(Difference listings)
_ _ _ _
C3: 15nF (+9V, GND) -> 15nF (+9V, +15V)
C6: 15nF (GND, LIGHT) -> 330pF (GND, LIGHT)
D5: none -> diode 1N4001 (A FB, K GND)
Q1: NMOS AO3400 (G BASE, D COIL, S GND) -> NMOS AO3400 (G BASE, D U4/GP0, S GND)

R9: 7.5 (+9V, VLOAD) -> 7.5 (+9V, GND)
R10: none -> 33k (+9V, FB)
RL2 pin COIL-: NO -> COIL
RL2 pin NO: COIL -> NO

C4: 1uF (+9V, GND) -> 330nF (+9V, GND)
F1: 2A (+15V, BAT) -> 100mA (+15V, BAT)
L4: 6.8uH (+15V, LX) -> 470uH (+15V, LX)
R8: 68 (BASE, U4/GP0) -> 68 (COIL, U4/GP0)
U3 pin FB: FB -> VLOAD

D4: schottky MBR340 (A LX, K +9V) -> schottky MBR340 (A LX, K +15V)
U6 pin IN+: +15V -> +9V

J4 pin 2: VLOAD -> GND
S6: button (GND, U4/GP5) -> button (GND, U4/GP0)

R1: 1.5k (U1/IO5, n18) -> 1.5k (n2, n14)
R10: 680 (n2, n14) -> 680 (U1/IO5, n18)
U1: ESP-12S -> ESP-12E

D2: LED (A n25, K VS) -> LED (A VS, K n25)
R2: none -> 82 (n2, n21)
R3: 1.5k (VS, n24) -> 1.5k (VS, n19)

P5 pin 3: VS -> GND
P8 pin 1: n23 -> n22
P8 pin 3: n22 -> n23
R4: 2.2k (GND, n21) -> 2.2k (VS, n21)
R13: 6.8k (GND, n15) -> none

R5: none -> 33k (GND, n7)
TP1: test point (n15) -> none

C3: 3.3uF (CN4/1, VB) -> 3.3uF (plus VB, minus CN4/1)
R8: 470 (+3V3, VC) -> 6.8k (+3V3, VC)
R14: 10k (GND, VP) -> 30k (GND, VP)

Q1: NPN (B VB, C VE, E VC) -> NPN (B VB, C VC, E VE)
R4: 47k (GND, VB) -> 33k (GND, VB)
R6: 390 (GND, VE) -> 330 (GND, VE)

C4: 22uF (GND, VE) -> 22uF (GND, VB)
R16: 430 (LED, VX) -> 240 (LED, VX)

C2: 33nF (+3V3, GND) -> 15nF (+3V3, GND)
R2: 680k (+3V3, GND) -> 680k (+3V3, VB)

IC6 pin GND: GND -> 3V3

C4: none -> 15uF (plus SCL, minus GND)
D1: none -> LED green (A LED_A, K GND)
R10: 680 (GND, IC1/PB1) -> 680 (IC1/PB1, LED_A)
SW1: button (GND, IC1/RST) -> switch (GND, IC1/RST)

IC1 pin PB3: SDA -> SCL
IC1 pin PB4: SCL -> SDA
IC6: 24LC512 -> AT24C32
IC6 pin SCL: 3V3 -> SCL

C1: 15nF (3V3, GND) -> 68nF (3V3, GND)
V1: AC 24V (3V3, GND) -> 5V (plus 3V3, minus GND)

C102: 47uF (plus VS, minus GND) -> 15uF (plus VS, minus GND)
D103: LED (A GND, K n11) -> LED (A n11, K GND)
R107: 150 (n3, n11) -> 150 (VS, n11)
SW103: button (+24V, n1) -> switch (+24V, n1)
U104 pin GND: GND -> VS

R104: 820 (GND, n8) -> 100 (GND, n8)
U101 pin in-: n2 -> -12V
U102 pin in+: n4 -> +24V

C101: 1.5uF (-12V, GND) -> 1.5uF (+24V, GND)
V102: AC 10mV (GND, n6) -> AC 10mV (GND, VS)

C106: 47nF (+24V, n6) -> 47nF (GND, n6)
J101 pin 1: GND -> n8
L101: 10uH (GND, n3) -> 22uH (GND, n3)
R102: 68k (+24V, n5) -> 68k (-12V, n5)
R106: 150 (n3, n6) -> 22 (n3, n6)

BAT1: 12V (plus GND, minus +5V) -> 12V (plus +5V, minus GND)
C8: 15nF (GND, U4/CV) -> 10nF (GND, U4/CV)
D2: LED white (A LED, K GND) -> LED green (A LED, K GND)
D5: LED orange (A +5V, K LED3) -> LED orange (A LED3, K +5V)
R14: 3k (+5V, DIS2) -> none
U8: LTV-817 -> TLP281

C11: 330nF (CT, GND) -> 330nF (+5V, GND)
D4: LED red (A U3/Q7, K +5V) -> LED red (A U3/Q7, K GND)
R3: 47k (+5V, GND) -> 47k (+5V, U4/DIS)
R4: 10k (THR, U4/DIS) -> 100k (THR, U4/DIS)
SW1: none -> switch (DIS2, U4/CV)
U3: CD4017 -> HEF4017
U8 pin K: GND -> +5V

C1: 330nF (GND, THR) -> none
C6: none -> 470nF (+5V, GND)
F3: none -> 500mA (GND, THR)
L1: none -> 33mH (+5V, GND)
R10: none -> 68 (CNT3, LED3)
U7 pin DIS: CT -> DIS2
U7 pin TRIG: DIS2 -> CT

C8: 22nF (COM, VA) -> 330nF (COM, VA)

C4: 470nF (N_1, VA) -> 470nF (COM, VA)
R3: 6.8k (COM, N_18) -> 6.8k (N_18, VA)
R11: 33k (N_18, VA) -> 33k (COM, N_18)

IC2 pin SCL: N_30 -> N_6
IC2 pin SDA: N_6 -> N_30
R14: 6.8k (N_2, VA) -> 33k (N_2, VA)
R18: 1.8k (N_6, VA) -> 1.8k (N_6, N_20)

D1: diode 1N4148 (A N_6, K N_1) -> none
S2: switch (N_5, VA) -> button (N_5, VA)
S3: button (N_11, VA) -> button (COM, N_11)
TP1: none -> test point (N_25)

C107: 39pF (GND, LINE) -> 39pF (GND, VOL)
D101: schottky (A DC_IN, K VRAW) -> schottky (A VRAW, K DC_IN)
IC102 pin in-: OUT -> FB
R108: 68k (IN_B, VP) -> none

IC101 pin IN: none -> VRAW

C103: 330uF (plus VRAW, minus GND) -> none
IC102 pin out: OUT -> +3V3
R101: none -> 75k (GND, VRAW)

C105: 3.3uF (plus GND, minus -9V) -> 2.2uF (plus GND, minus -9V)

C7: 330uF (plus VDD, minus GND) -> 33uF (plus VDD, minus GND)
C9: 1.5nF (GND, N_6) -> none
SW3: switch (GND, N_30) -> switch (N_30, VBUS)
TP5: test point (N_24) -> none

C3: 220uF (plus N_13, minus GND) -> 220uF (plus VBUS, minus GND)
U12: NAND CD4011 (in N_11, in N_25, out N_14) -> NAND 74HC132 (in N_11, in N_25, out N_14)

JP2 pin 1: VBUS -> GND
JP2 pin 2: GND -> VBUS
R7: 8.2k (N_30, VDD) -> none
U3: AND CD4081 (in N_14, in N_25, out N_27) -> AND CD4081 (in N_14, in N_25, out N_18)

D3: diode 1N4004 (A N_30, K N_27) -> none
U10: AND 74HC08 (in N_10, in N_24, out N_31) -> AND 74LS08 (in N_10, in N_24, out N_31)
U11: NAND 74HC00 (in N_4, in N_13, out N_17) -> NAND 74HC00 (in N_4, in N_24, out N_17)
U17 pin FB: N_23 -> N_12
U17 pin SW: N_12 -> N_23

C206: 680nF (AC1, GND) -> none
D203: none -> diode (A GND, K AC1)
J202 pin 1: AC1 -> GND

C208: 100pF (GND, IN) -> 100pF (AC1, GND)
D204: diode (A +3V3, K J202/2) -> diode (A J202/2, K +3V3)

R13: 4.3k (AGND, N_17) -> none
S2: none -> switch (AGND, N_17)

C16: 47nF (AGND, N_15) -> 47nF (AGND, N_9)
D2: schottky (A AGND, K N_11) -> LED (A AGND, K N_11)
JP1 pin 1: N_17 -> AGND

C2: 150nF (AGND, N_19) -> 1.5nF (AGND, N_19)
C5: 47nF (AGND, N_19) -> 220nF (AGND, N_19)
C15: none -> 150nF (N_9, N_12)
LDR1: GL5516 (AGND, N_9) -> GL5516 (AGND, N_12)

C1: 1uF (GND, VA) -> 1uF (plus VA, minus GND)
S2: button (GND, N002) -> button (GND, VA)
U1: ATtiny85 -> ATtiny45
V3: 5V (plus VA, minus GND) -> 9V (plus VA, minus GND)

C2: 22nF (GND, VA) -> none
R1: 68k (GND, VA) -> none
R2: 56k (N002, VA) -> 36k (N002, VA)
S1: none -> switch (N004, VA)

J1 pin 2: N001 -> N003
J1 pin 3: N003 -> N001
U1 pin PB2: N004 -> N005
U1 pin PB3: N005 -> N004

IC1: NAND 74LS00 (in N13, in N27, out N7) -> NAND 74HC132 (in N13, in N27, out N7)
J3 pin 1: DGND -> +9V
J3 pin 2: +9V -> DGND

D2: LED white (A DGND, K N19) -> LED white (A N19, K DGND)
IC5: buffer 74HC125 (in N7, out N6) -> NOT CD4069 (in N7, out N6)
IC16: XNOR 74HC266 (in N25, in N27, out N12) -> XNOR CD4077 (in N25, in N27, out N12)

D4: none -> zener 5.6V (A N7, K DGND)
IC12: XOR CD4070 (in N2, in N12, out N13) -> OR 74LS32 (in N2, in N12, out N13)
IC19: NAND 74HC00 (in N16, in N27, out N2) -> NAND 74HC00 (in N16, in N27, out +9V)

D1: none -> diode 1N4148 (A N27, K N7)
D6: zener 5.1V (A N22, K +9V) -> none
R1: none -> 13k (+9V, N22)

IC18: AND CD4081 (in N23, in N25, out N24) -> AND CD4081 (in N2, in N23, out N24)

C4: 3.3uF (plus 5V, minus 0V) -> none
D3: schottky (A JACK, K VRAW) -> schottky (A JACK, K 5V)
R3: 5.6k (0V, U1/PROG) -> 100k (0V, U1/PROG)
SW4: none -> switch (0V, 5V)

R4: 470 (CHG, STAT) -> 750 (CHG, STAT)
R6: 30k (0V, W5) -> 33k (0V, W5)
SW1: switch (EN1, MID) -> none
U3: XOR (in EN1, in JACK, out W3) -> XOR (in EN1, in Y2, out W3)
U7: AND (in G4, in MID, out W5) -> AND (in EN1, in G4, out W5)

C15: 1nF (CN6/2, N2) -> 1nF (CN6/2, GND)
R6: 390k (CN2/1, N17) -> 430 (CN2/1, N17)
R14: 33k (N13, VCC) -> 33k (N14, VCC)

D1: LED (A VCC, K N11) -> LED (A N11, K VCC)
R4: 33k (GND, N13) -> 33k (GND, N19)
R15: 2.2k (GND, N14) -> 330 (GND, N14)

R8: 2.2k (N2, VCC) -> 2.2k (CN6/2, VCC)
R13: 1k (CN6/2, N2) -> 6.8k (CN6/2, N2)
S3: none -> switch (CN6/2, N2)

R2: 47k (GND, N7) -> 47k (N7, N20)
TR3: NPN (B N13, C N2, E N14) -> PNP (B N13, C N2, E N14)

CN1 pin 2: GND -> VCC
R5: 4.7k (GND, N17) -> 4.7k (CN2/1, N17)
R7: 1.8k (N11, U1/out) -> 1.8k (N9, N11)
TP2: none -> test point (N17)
_ _ _ _
• **What you should do**
In the entries above, find the line holding "JP2 pin 1: VBUS -> GND" and the line holding "IC1: NAND 74LS00", then retype exactly those two lines and every line between them, and nothing else.

• **Solution to this exercise**
JP2 pin 1: VBUS -> GND
JP2 pin 2: GND -> VBUS
R7: 8.2k (N_30, VDD) -> none
U3: AND CD4081 (in N_14, in N_25, out N_27) -> AND CD4081 (in N_14, in N_25, out N_18)

D3: diode 1N4004 (A N_30, K N_27) -> none
U10: AND 74HC08 (in N_10, in N_24, out N_31) -> AND 74LS08 (in N_10, in N_24, out N_31)
U11: NAND 74HC00 (in N_4, in N_13, out N_17) -> NAND 74HC00 (in N_4, in N_24, out N_17)
U17 pin FB: N_23 -> N_12
U17 pin SW: N_12 -> N_23

C206: 680nF (AC1, GND) -> none
D203: none -> diode (A GND, K AC1)
J202 pin 1: AC1 -> GND

C208: 100pF (GND, IN) -> 100pF (AC1, GND)
D204: diode (A +3V3, K J202/2) -> diode (A J202/2, K +3V3)

R13: 4.3k (AGND, N_17) -> none
S2: none -> switch (AGND, N_17)

C16: 47nF (AGND, N_15) -> 47nF (AGND, N_9)
D2: schottky (A AGND, K N_11) -> LED (A AGND, K N_11)
JP1 pin 1: N_17 -> AGND

C2: 150nF (AGND, N_19) -> 1.5nF (AGND, N_19)
C5: 47nF (AGND, N_19) -> 220nF (AGND, N_19)
C15: none -> 150nF (N_9, N_12)
LDR1: GL5516 (AGND, N_9) -> GL5516 (AGND, N_12)

C1: 1uF (GND, VA) -> 1uF (plus VA, minus GND)
S2: button (GND, N002) -> button (GND, VA)
U1: ATtiny85 -> ATtiny45
V3: 5V (plus VA, minus GND) -> 9V (plus VA, minus GND)

C2: 22nF (GND, VA) -> none
R1: 68k (GND, VA) -> none
R2: 56k (N002, VA) -> 36k (N002, VA)
S1: none -> switch (N004, VA)

J1 pin 2: N001 -> N003
J1 pin 3: N003 -> N001
U1 pin PB2: N004 -> N005
U1 pin PB3: N005 -> N004

IC1: NAND 74LS00 (in N13, in N27, out N7) -> NAND 74HC132 (in N13, in N27, out N7)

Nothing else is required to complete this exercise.